§ **EXTRACTED INFORMATION**
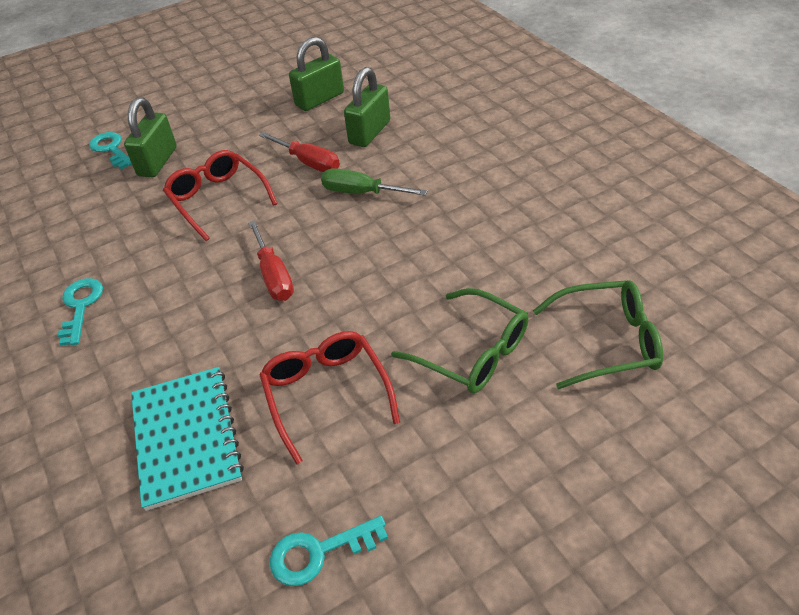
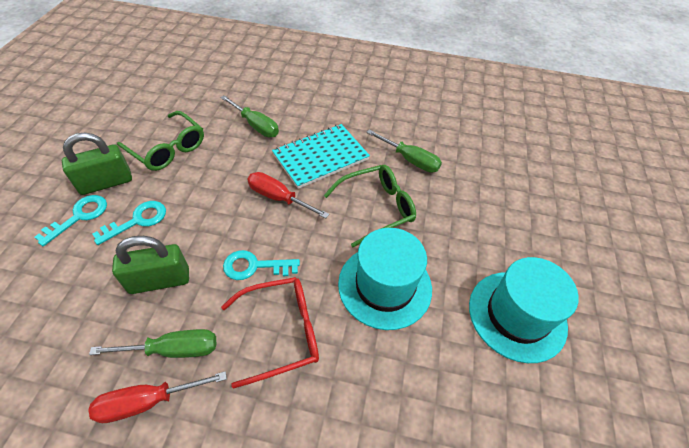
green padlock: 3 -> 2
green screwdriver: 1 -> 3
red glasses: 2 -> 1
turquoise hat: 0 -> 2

==

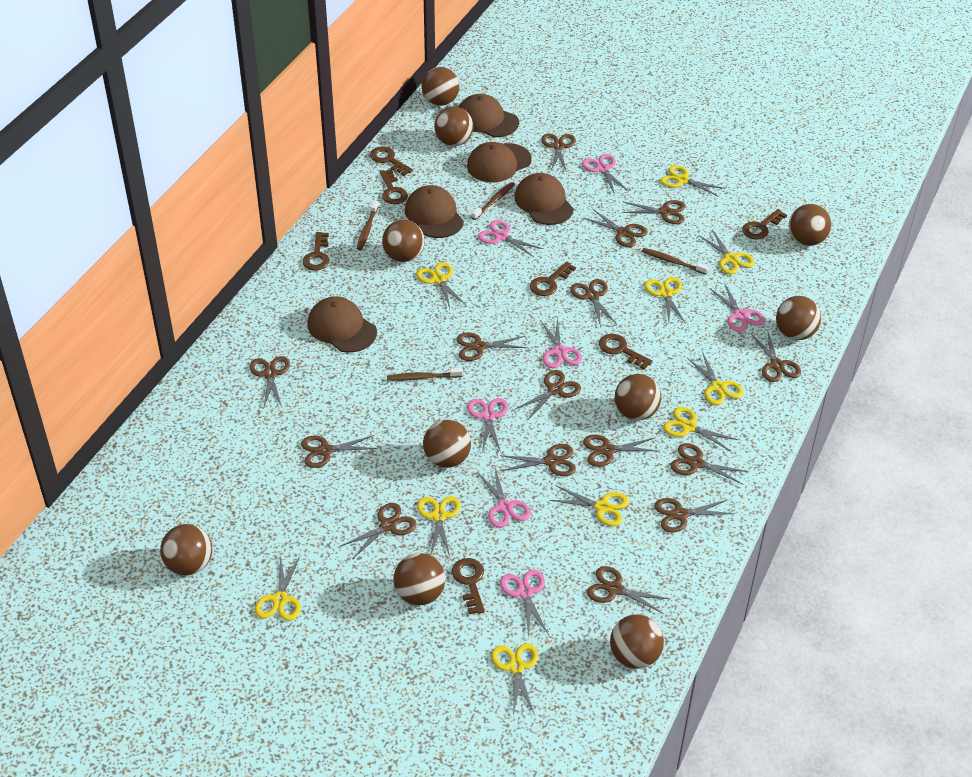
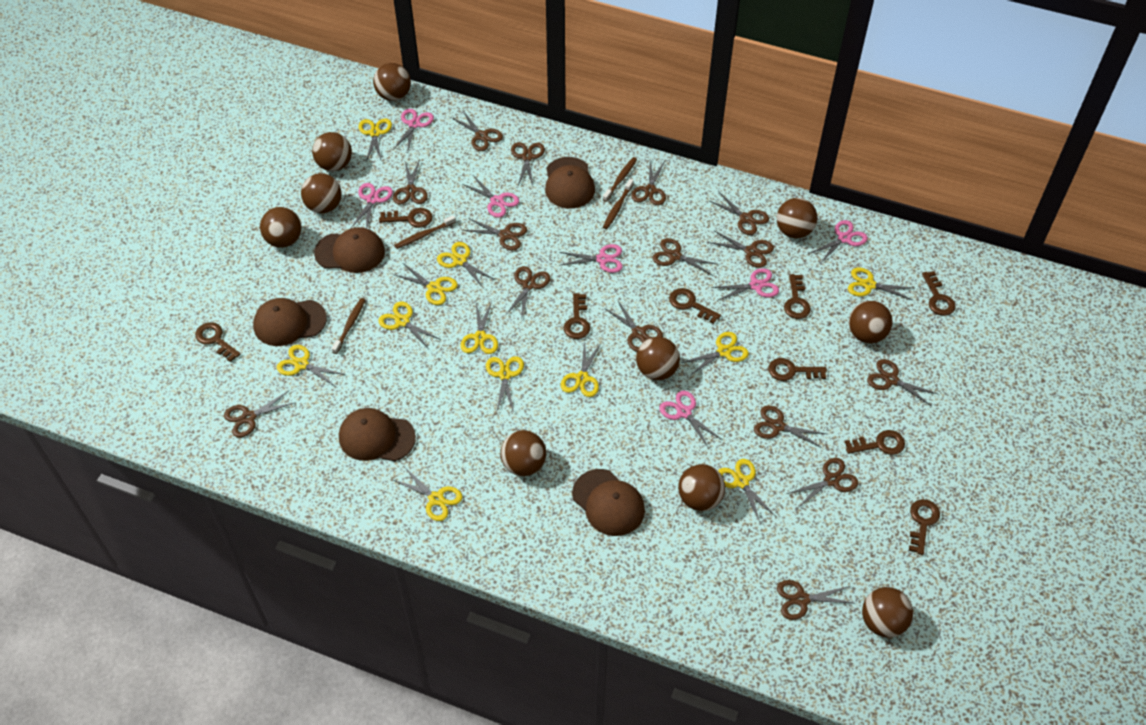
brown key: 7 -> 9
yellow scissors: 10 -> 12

§ **TASK TO COMPLETE**
For each line above that carries the word "green", copy it out.

§ **RESPONSE FOR THIS EXERCISE**
green padlock: 3 -> 2
green screwdriver: 1 -> 3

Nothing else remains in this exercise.